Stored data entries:
◆ ◆ ◆ ◆ ◆ ◆ ◆

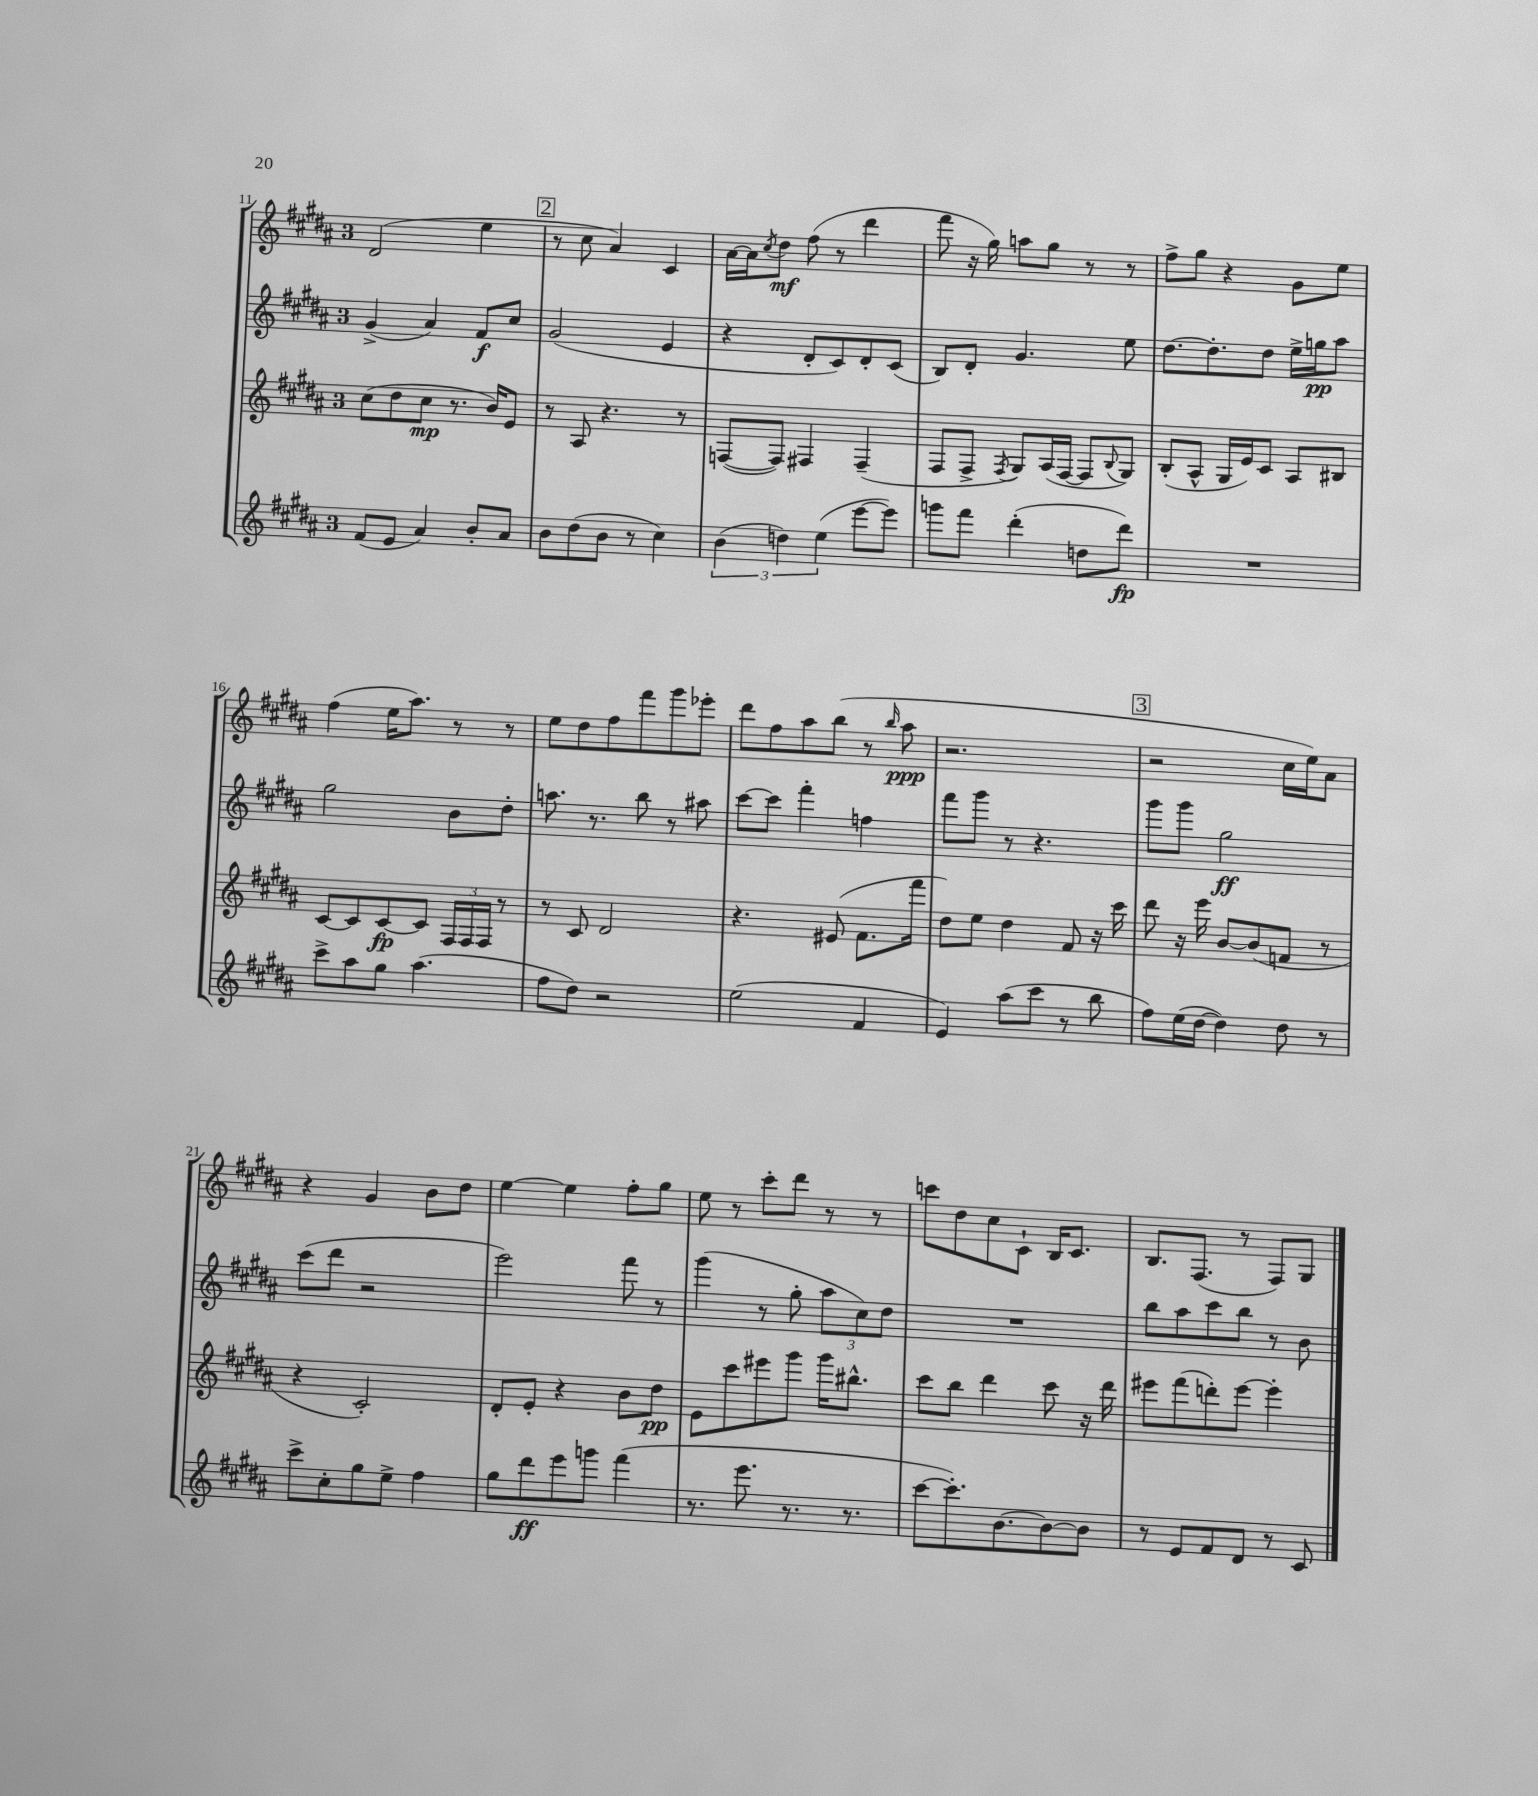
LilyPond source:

<<
\new StaffGroup <<
\new Staff = "s0" {
    \clef treble \key b \major \once \override Staff.TimeSignature.style = #'single-digit \time 3/4
    dis'2( e''4 |
    \mark \markup { \box "2" } r8 cis''8 ais'4) cis'4 |
    ais'16~ ais'16 \acciaccatura { cis''8 } dis''8\mf fis''8( r8 dis'''4 |
    fis'''8 r16 gis''16) a''8 gis''8 r8 r8 |
    fis''8-> gis''8 r4 gis'8 e''8 |
    fis''4( e''16 ais''8.) r8 r8 |
    e''8 dis''8 fis''8 fis'''8 gis'''8 ees'''8-. |
    dis'''8 fis''8 ais''8 b''8( r8 \grace { b''16 } ais''8\ppp |
    r2. |
    \mark \markup { \box "3" } r2 cis''16 e''16) ais'8 |
    r4 gis'4 b'8 dis''8 |
    e''4~ e''4 fis''8-. gis''8 |
    e''8 r8 cis'''8-. dis'''8 r8 r8 |
    c'''8 dis''8 cis''8 cis'8-! b16 cis'8. |
    b8. fis8.( r8 fis8) gis8 \bar "|." |
}
\new Staff = "s1" {
    \clef treble \key b \major \once \override Staff.TimeSignature.style = #'single-digit \time 3/4
    gis'4->( ais'4) fis'8\f cis''8 |
    \mark \markup { \box "2" } gis'2( e'4 |
    r4 dis'8-. cis'8) dis'8-. cis'8( |
    b8) dis'8-. gis'4. e''8 |
    dis''8.~ dis''8.-. dis''8 e''16-> g''16\pp ais''8 |
    gis''2 b'8 dis''8-. |
    a''8. r8. b''8 r8 ais''8 |
    cis'''8~ cis'''8 fis'''4-. f''4 |
    fis'''8 gis'''8 r8 r4. |
    \mark \markup { \box "3" } gis'''8 gis'''8 gis''2\ff |
    cis'''8( dis'''8 r2 |
    e'''2) fis'''8 r8 |
    gis'''4( r8 gis''8-. \tuplet 3/2 { ais''8 cis''8) dis''8 } |
    R2. |
    b''8 ais''8 cis'''8 b''8 r8 b'8 \bar "|." |
}
\new Staff = "s2" {
    \clef treble \key b \major \once \override Staff.TimeSignature.style = #'single-digit \time 3/4
    cis''8( dis''8 cis''8\mp r8. b'16) e'8 |
    \mark \markup { \box "2" } r8 ais8 r4. r8 |
    f8~( f8) fis4 fis4--( |
    fis8 fis8-> \acciaccatura { fis8 } gis8) ais16( fis16~ fis8 \appoggiatura { b8 } gis8) |
    b8-.( ais8-^ gis16 e'16) cis'8 ais8 bis8 |
    cis'8~ cis'8 cis'8~\fp cis'8 \tuplet 3/2 { fis16 fis16 fis16 } r8 |
    r8 cis'8 dis'2 |
    r4. eis'8( fis'8. fis'''16 |
    dis''8) e''8 dis''4 fis'8 r16 cis'''16 |
    \mark \markup { \box "3" } dis'''8 r16 e'''16 b'8~ b'8( f'8 r8 |
    r4 cis'2-.) |
    dis'8-. e'8-. r4 b'8 dis''8\pp |
    e'8 cis'''8 eis'''8 gis'''8 gis'''16 bis''8.-^ |
    cis'''8 b''8 dis'''4 cis'''8 r16 dis'''16 |
    eis'''8 fis'''8( d'''8-.) eis'''8~ eis'''4-. \bar "|." |
}
\new Staff = "s3" {
    \clef treble \key b \major \once \override Staff.TimeSignature.style = #'single-digit \time 3/4
    fis'8( e'8 ais'4) b'8-. ais'8 |
    \mark \markup { \box "2" } b'8 dis''8( b'8 r8 cis''4) |
    \tuplet 3/2 { b'4( d''4) e''4( } e'''8~ e'''8) |
    g'''8 fis'''8 dis'''4-.( d''8 dis'''8\fp) |
    R2. |
    cis'''8-> ais''8 gis''8 ais''4.( |
    fis''8 dis''8) r2 |
    e''2( fis'4 |
    e'4) ais''8( cis'''8 r8 b''8 |
    \mark \markup { \box "3" } fis''8) e''16( dis''16~ dis''4) dis''8 r8 |
    cis'''8-> cis''8-. gis''8 e''8-> fis''4 |
    gis''8 dis'''8\ff e'''8 g'''8 fis'''4( |
    r8. e'''8. r8. r8. |
    cis'''8~ cis'''8.-.) b'8.~ b'8~ b'8 |
    r8 e'8 fis'8 dis'8 r8 cis'8 \bar "|." |
}
>>
>>
\layout { \context { \Score currentBarNumber = #11 } }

◆ ◆ ◆ ◆ ◆ ◆ ◆

Locate each line of the records that contains the string "mark", and copy all of those lines.

    \mark \markup { \box "2" } r8 cis''8 ais'4) cis'4 |
    \mark \markup { \box "3" } r2 cis''16 e''16) ais'8 |
    \mark \markup { \box "2" } gis'2( e'4 |
    \mark \markup { \box "3" } gis'''8 gis'''8 gis''2\ff |
    \mark \markup { \box "2" } r8 ais8 r4. r8 |
    \mark \markup { \box "3" } dis'''8 r16 e'''16 b'8~ b'8( f'8 r8 |
    \mark \markup { \box "2" } b'8 dis''8( b'8 r8 cis''4) |
    \mark \markup { \box "3" } fis''8) e''16( dis''16~ dis''4) dis''8 r8 |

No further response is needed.